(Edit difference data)
--
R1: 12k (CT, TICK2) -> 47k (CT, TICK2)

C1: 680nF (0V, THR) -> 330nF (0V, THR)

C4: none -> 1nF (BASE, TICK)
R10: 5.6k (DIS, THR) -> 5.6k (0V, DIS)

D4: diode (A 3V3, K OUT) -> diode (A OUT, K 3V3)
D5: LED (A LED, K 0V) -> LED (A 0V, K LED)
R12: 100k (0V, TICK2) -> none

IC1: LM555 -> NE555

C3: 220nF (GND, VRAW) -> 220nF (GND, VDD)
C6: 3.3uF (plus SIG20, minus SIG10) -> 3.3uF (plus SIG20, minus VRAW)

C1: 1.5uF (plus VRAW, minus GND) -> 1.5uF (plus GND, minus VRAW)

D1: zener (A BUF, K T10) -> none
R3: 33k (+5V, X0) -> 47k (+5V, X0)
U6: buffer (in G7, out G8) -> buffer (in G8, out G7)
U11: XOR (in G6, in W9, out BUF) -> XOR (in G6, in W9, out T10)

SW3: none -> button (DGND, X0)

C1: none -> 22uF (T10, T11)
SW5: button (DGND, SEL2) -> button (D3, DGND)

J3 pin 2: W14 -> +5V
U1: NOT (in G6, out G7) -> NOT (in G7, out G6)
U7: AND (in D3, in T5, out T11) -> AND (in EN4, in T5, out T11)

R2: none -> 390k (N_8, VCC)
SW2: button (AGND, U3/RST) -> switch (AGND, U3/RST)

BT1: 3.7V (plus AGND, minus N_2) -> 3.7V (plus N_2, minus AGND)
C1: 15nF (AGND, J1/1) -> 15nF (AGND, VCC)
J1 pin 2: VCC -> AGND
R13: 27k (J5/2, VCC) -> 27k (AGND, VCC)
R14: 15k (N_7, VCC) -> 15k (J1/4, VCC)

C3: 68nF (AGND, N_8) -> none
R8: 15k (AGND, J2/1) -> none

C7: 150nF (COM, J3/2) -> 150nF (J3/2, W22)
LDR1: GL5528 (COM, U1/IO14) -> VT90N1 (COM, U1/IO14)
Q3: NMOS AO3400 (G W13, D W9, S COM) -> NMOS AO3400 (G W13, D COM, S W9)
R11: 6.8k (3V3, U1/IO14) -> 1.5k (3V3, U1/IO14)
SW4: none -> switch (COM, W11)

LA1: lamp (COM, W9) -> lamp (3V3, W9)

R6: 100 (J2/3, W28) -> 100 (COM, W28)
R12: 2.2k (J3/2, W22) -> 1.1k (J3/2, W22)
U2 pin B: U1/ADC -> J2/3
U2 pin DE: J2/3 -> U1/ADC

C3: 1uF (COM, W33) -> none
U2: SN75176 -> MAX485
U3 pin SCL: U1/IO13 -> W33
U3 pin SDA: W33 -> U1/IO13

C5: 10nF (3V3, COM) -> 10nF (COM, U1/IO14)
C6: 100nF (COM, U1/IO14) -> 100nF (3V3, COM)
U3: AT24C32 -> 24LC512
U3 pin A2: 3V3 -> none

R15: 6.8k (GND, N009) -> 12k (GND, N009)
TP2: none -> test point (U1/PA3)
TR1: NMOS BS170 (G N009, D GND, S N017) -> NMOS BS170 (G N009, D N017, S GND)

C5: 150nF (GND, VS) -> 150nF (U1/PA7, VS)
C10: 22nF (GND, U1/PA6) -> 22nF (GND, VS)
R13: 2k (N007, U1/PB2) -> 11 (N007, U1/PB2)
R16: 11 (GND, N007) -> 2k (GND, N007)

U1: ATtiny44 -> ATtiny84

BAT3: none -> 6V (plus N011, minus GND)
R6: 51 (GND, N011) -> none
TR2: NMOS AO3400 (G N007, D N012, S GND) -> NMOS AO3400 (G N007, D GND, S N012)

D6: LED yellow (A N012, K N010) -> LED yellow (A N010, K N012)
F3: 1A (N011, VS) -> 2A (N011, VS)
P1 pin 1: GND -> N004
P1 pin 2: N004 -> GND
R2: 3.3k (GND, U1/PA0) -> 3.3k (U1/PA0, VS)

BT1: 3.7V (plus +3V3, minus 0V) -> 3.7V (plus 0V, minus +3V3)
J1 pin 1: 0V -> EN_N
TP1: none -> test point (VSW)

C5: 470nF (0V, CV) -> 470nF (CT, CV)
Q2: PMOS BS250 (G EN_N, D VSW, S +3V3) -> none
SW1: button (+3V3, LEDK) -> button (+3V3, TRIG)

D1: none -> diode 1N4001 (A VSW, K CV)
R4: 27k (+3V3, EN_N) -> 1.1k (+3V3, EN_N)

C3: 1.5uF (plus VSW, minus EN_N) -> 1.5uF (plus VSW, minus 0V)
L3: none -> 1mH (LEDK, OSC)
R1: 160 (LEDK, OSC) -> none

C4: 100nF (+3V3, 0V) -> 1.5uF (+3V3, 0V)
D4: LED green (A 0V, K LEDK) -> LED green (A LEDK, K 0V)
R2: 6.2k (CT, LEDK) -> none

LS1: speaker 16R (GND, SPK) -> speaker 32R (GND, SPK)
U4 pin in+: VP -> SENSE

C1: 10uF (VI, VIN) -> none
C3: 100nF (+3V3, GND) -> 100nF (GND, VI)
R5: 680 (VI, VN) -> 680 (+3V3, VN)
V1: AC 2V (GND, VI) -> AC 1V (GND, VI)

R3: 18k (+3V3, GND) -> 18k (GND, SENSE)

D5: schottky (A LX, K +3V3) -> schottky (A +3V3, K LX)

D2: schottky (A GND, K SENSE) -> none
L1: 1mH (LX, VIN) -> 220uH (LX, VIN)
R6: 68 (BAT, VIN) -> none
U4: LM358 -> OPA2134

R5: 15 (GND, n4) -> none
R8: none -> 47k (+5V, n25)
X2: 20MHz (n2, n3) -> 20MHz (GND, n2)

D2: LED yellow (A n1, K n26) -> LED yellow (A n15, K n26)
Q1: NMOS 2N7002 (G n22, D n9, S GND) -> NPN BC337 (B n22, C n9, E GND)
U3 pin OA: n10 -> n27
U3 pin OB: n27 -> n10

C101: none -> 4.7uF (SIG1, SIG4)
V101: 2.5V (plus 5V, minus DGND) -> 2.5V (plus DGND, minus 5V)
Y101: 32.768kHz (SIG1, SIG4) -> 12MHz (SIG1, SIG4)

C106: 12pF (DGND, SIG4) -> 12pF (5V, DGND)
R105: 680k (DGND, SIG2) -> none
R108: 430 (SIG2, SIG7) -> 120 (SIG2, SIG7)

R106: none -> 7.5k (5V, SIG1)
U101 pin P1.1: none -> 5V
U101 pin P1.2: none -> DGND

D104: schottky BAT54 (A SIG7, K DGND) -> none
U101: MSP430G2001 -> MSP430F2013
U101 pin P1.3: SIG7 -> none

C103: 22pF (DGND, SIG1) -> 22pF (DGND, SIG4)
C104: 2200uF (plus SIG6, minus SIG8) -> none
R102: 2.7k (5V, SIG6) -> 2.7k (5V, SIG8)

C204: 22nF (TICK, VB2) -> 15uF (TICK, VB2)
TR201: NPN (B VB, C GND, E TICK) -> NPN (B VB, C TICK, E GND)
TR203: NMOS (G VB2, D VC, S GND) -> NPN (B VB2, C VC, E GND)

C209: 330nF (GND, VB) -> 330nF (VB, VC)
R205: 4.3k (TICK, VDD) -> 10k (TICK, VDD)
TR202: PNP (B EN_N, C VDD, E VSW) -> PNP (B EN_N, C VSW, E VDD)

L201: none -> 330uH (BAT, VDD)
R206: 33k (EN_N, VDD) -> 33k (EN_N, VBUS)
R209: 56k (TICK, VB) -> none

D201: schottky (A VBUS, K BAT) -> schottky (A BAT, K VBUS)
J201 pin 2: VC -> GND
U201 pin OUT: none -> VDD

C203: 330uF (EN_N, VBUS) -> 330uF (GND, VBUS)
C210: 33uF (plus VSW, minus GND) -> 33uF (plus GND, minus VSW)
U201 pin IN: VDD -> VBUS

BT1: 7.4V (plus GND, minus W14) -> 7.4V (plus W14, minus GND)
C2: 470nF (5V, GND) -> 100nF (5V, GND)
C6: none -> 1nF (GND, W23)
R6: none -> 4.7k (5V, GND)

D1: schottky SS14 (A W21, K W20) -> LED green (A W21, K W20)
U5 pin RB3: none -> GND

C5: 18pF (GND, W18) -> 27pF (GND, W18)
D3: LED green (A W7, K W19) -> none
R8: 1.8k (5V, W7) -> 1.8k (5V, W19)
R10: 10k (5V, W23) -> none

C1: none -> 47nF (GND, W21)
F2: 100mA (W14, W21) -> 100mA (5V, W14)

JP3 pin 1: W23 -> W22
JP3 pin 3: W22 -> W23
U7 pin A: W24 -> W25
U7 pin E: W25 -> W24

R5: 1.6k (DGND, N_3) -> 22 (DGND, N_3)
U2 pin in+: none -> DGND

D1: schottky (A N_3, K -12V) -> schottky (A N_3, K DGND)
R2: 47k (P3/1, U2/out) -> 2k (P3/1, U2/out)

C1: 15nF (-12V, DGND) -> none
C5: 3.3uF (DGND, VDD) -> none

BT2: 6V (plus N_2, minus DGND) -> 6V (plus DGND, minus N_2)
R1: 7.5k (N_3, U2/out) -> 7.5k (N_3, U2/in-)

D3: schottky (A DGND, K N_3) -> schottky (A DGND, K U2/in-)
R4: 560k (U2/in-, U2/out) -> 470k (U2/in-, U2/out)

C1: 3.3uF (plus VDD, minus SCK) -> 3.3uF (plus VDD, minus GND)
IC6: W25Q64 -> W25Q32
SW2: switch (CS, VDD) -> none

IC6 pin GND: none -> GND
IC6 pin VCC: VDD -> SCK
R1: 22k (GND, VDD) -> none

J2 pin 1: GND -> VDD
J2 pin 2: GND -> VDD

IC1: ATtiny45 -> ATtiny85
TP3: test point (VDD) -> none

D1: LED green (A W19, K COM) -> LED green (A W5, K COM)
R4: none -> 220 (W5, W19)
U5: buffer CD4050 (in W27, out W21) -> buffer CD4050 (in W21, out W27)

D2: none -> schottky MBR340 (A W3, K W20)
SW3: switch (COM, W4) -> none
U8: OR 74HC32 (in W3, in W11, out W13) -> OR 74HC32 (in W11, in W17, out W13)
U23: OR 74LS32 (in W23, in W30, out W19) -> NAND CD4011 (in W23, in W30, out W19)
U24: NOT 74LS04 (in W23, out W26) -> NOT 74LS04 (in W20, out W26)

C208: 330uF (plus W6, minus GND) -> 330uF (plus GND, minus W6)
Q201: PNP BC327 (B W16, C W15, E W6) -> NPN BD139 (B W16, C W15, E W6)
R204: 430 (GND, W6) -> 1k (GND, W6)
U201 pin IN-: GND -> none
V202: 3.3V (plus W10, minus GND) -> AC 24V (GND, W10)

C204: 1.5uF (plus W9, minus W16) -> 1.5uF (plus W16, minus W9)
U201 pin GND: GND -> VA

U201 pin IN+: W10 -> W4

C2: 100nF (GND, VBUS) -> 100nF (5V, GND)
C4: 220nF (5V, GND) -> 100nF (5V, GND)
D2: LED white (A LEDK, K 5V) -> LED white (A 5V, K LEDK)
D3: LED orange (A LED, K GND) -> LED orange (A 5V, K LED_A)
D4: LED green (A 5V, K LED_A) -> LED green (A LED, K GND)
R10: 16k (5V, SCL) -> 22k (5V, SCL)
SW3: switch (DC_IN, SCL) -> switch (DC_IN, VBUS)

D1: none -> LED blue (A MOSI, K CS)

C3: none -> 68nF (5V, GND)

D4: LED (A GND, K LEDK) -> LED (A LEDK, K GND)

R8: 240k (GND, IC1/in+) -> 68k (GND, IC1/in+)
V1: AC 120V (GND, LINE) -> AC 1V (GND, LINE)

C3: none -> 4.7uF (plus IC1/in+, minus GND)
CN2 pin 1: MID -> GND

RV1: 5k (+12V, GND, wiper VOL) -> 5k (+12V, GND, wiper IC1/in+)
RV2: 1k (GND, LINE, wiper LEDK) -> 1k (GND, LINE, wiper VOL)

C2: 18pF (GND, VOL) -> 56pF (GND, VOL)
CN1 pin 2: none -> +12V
--
Starting at the first line of the records above, please copy each line exactly until you reach the line containing "R12: 2.2k (J3/2, W22) -> 1.1k (J3/2, W22)". Include that line and stop there.

**Answer area**.
R1: 12k (CT, TICK2) -> 47k (CT, TICK2)

C1: 680nF (0V, THR) -> 330nF (0V, THR)

C4: none -> 1nF (BASE, TICK)
R10: 5.6k (DIS, THR) -> 5.6k (0V, DIS)

D4: diode (A 3V3, K OUT) -> diode (A OUT, K 3V3)
D5: LED (A LED, K 0V) -> LED (A 0V, K LED)
R12: 100k (0V, TICK2) -> none

IC1: LM555 -> NE555

C3: 220nF (GND, VRAW) -> 220nF (GND, VDD)
C6: 3.3uF (plus SIG20, minus SIG10) -> 3.3uF (plus SIG20, minus VRAW)

C1: 1.5uF (plus VRAW, minus GND) -> 1.5uF (plus GND, minus VRAW)

D1: zener (A BUF, K T10) -> none
R3: 33k (+5V, X0) -> 47k (+5V, X0)
U6: buffer (in G7, out G8) -> buffer (in G8, out G7)
U11: XOR (in G6, in W9, out BUF) -> XOR (in G6, in W9, out T10)

SW3: none -> button (DGND, X0)

C1: none -> 22uF (T10, T11)
SW5: button (DGND, SEL2) -> button (D3, DGND)

J3 pin 2: W14 -> +5V
U1: NOT (in G6, out G7) -> NOT (in G7, out G6)
U7: AND (in D3, in T5, out T11) -> AND (in EN4, in T5, out T11)

R2: none -> 390k (N_8, VCC)
SW2: button (AGND, U3/RST) -> switch (AGND, U3/RST)

BT1: 3.7V (plus AGND, minus N_2) -> 3.7V (plus N_2, minus AGND)
C1: 15nF (AGND, J1/1) -> 15nF (AGND, VCC)
J1 pin 2: VCC -> AGND
R13: 27k (J5/2, VCC) -> 27k (AGND, VCC)
R14: 15k (N_7, VCC) -> 15k (J1/4, VCC)

C3: 68nF (AGND, N_8) -> none
R8: 15k (AGND, J2/1) -> none

C7: 150nF (COM, J3/2) -> 150nF (J3/2, W22)
LDR1: GL5528 (COM, U1/IO14) -> VT90N1 (COM, U1/IO14)
Q3: NMOS AO3400 (G W13, D W9, S COM) -> NMOS AO3400 (G W13, D COM, S W9)
R11: 6.8k (3V3, U1/IO14) -> 1.5k (3V3, U1/IO14)
SW4: none -> switch (COM, W11)

LA1: lamp (COM, W9) -> lamp (3V3, W9)

R6: 100 (J2/3, W28) -> 100 (COM, W28)
R12: 2.2k (J3/2, W22) -> 1.1k (J3/2, W22)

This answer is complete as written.